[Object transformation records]
..........

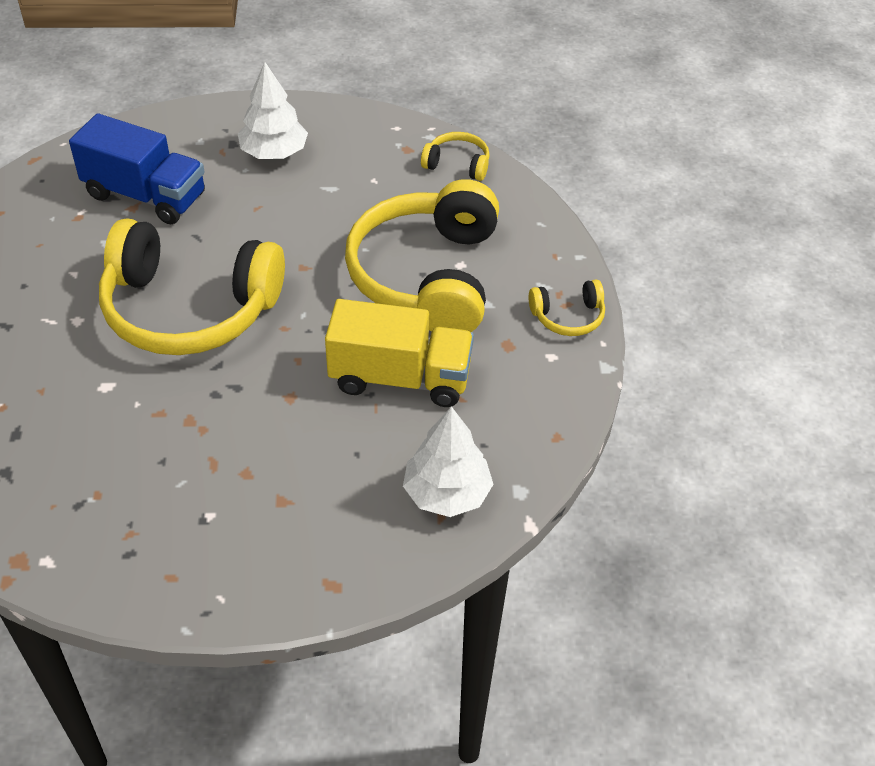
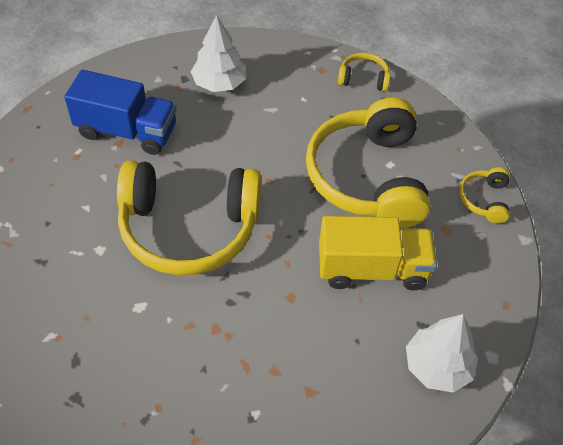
camera: 10 degrees left, 5 degrees up
(568, 317) = (484, 200): yellow headphones -> yellow headphones turned 120 degrees clockwise

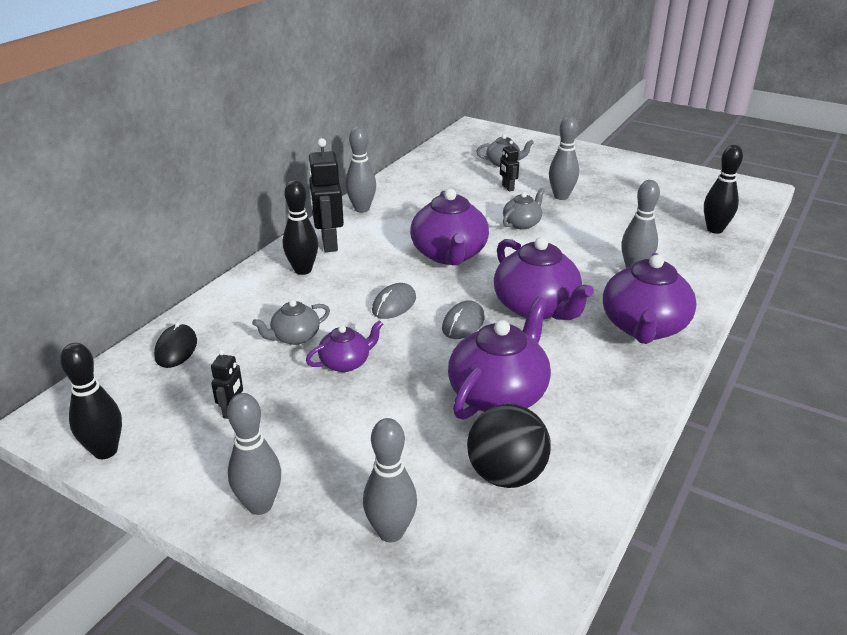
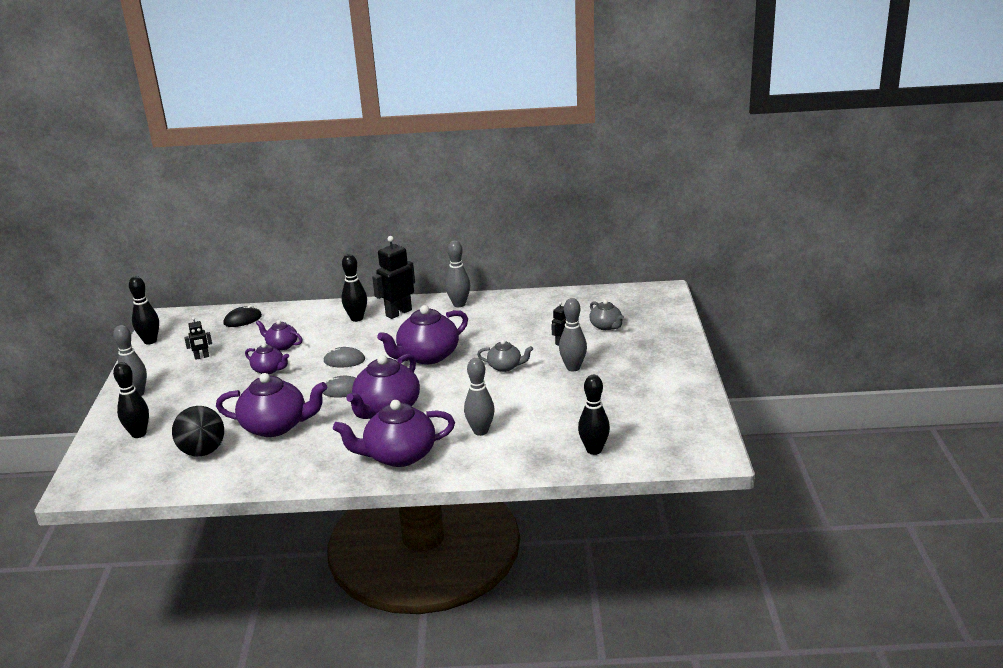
camera: 60 degrees right, 5 degrees down
(295, 337) = (281, 345): grey teapot -> purple teapot
(391, 532) = (138, 434): grey bowling pin -> black bowling pin

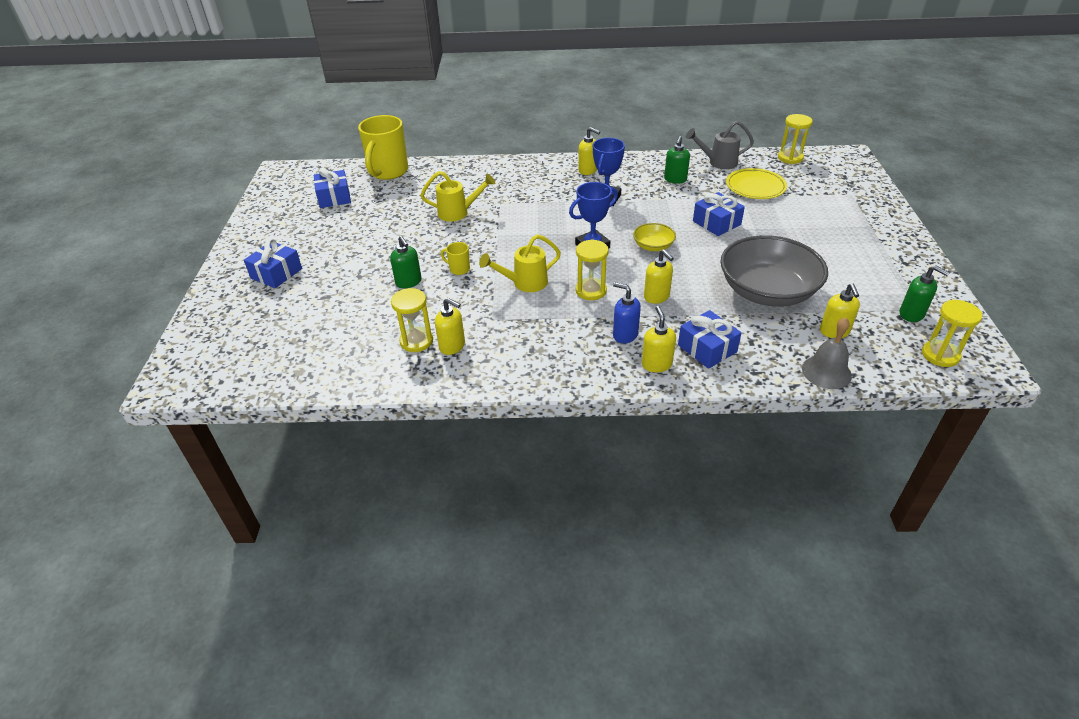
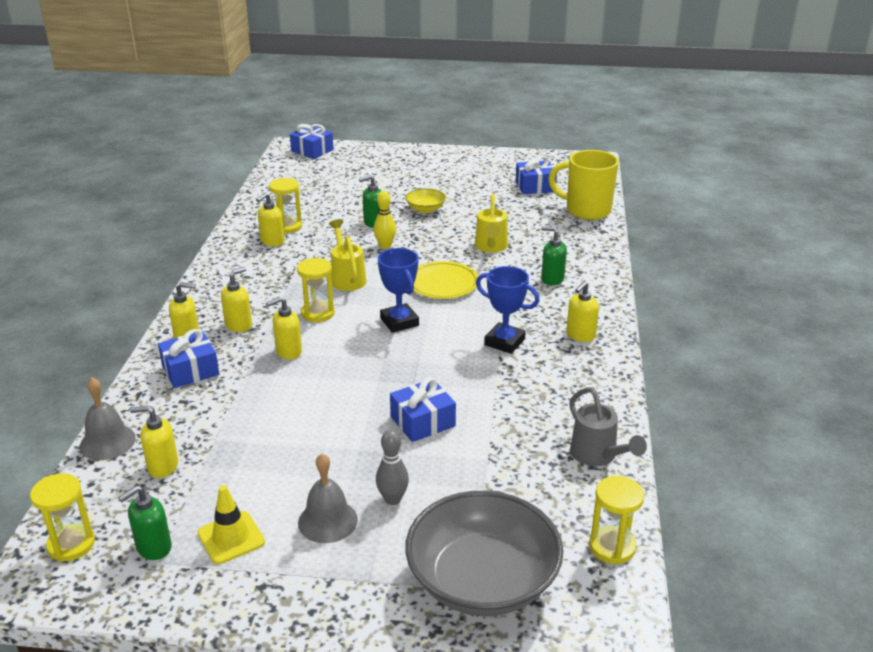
camera: 95 degrees right, 10 degrees down
(276, 273) = (410, 170): blue gift -> blue gift (312, 151)
(459, 269) = (385, 246): yellow mug -> yellow bowling pin
(625, 335) = (239, 325): blue soap dispenser -> yellow soap dispenser
(653, 246) = (385, 363): yellow bowl -> yellow bowl (425, 209)
(675, 179) = (547, 405): green soap dispenser -> green soap dispenser (552, 279)
(718, 162) = (598, 456): grey watering can -> grey watering can turned 150 degrees clockwise
(755, 187) = (515, 480): yellow plate -> yellow plate (443, 283)
(767, 291) = (260, 432): grey bowl -> grey bowl (482, 580)
(800, 226) = (392, 499): none -> grey bowling pin
(835, 247) = (327, 521): none -> grey bell
(878, 283) = (231, 538): none -> yellow traffic cone

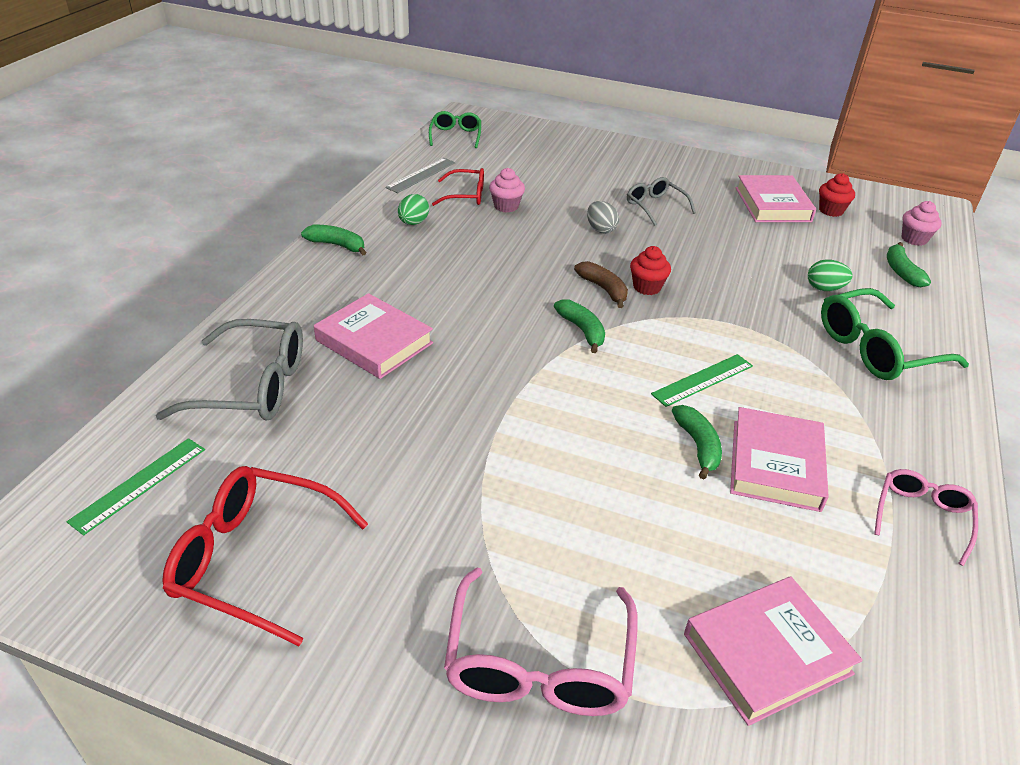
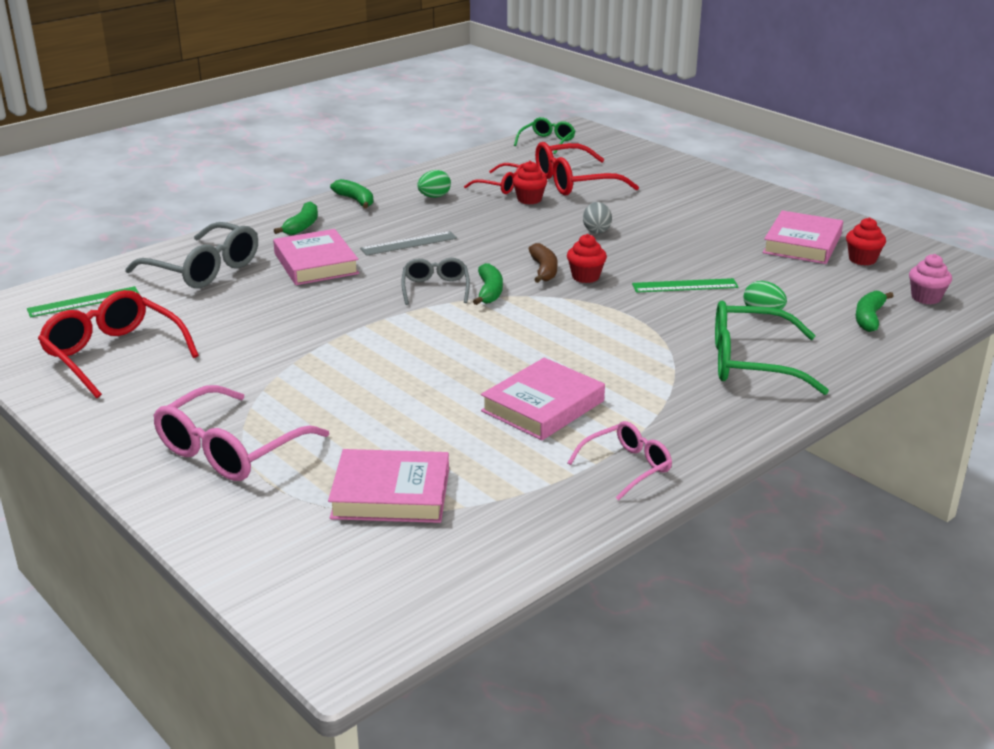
camera: 30 degrees right, 10 degrees down
(421, 175) = (480, 165): grey ruler -> grey ruler (409, 243)
(506, 206) = (529, 199): pink cupcake -> red cupcake
(526, 177) = (575, 182): none -> red glasses
(655, 207) = (673, 224): grey glasses -> grey glasses (435, 289)
(698, 446) = (492, 379): green banana -> green banana (302, 226)
(703, 380) = (552, 344): green ruler -> green ruler (685, 286)

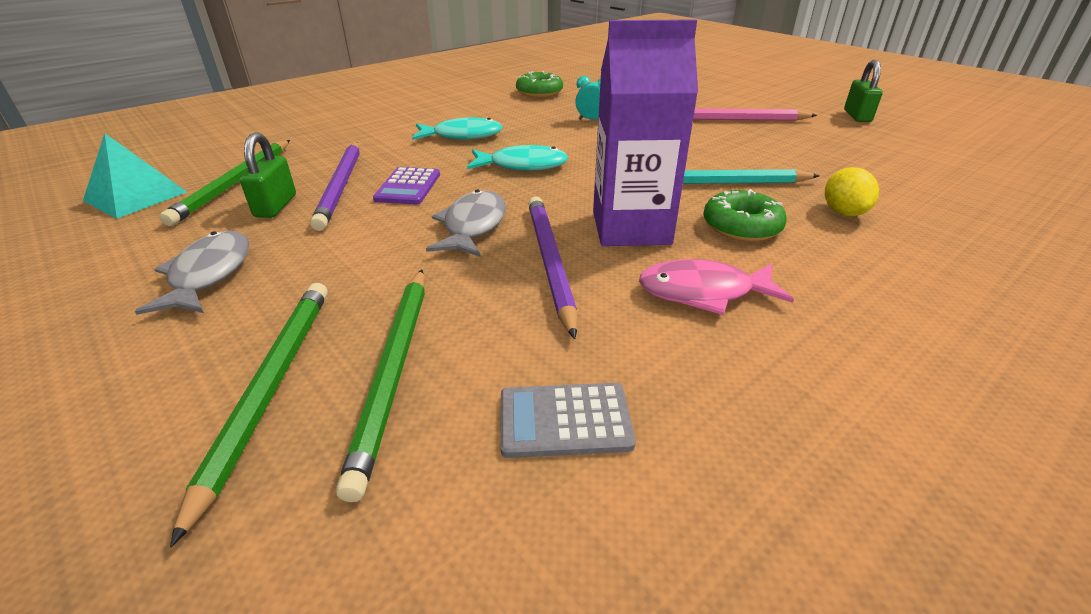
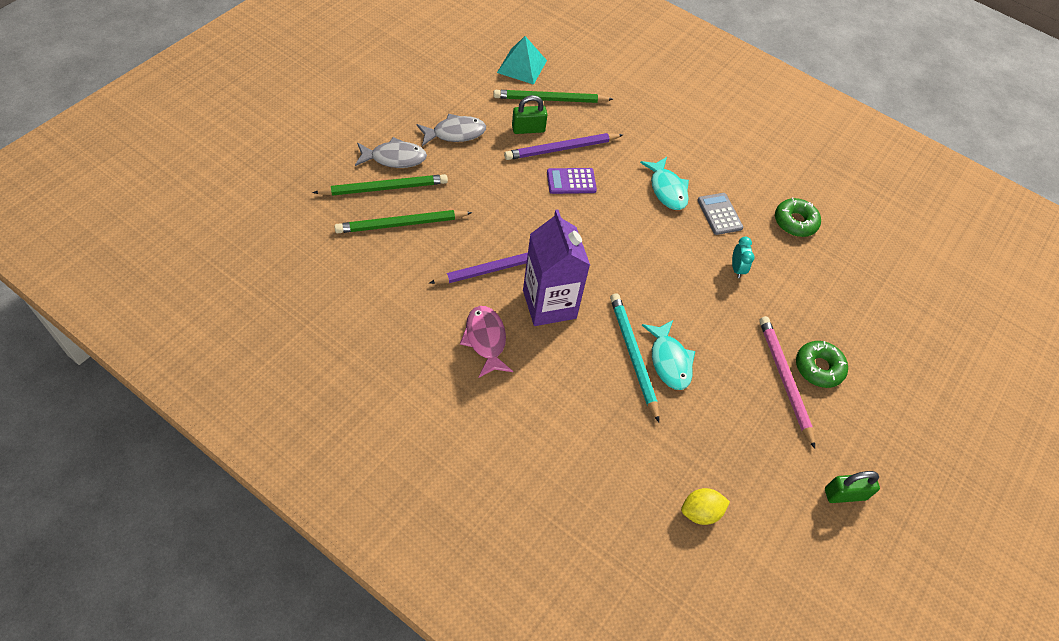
camera: 70 degrees right, 20 degrees up
(473, 226) = (529, 225): grey fish -> grey fish (394, 158)
(522, 165) = (625, 235): turquoise fish -> turquoise fish (669, 361)
(565, 420) = (382, 287): grey calculator -> grey calculator (719, 214)
(741, 226) = (568, 365): green donut -> green donut (818, 368)
(843, 212) = (608, 432): yellow lemon -> yellow lemon (700, 512)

..........

● What to do
Where pictures sit among the data above, omit them, and output the rest exactly.

● Completed task
camera: 10 degrees left, 5 degrees up
(568, 317) = (484, 200): yellow headphones -> yellow headphones turned 120 degrees clockwise

camera: 60 degrees right, 5 degrees down
(295, 337) = (281, 345): grey teapot -> purple teapot
(391, 532) = (138, 434): grey bowling pin -> black bowling pin

camera: 95 degrees right, 10 degrees down
(276, 273) = (410, 170): blue gift -> blue gift (312, 151)
(459, 269) = (385, 246): yellow mug -> yellow bowling pin
(625, 335) = (239, 325): blue soap dispenser -> yellow soap dispenser
(653, 246) = (385, 363): yellow bowl -> yellow bowl (425, 209)
(675, 179) = (547, 405): green soap dispenser -> green soap dispenser (552, 279)
(718, 162) = (598, 456): grey watering can -> grey watering can turned 150 degrees clockwise
(755, 187) = (515, 480): yellow plate -> yellow plate (443, 283)
(767, 291) = (260, 432): grey bowl -> grey bowl (482, 580)
(800, 226) = (392, 499): none -> grey bowling pin
(835, 247) = (327, 521): none -> grey bell
(878, 283) = (231, 538): none -> yellow traffic cone

camera: 30 degrees right, 10 degrees down
(421, 175) = (480, 165): grey ruler -> grey ruler (409, 243)
(506, 206) = (529, 199): pink cupcake -> red cupcake
(526, 177) = (575, 182): none -> red glasses
(655, 207) = (673, 224): grey glasses -> grey glasses (435, 289)
(698, 446) = (492, 379): green banana -> green banana (302, 226)
(703, 380) = (552, 344): green ruler -> green ruler (685, 286)

camera: 70 degrees right, 20 degrees up
(473, 226) = (529, 225): grey fish -> grey fish (394, 158)
(522, 165) = (625, 235): turquoise fish -> turquoise fish (669, 361)
(565, 420) = (382, 287): grey calculator -> grey calculator (719, 214)
(741, 226) = (568, 365): green donut -> green donut (818, 368)
(843, 212) = (608, 432): yellow lemon -> yellow lemon (700, 512)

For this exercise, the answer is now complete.